▶ [What you will do] Check every line of the data for the string "türkis" and copy the ones that have it.

▶ [Given data]
□ □ □ □ □

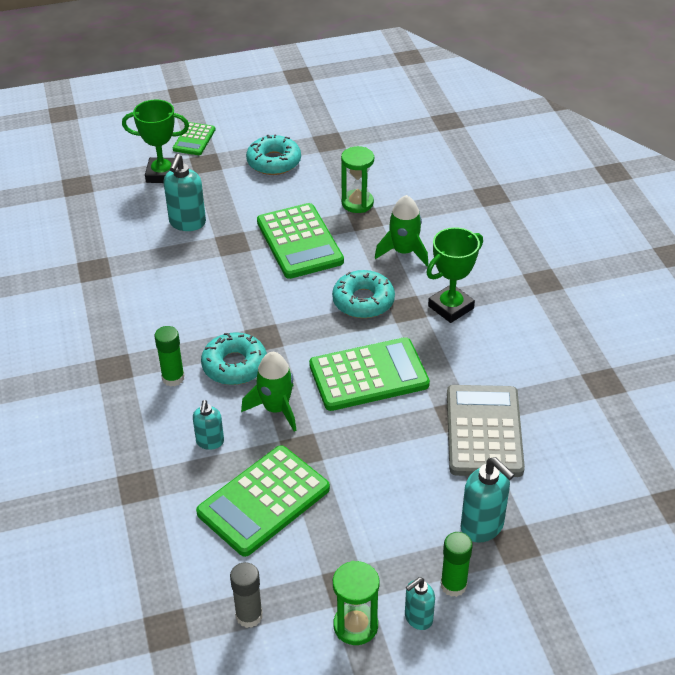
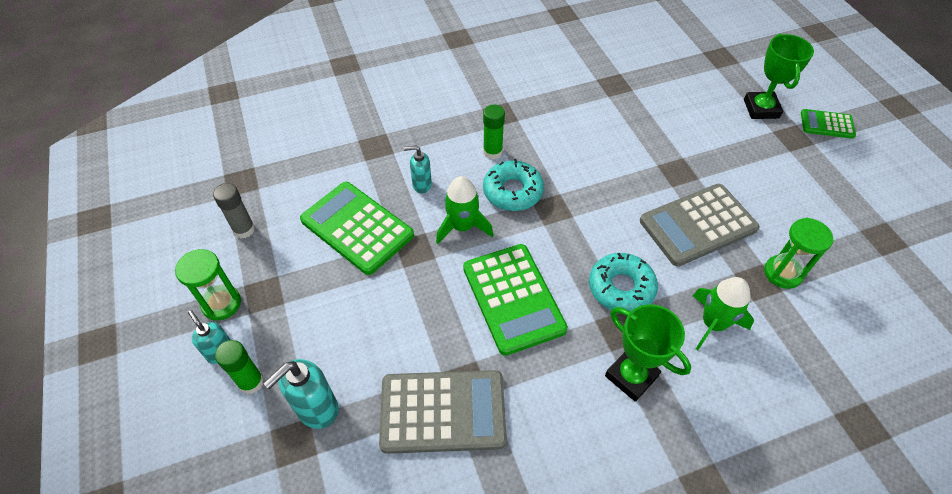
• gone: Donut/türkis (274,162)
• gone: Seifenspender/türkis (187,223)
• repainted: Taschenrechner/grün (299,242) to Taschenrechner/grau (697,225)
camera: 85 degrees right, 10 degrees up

□ □ □ □ □

▶ [Answer below]
• gone: Donut/türkis (274,162)
• gone: Seifenspender/türkis (187,223)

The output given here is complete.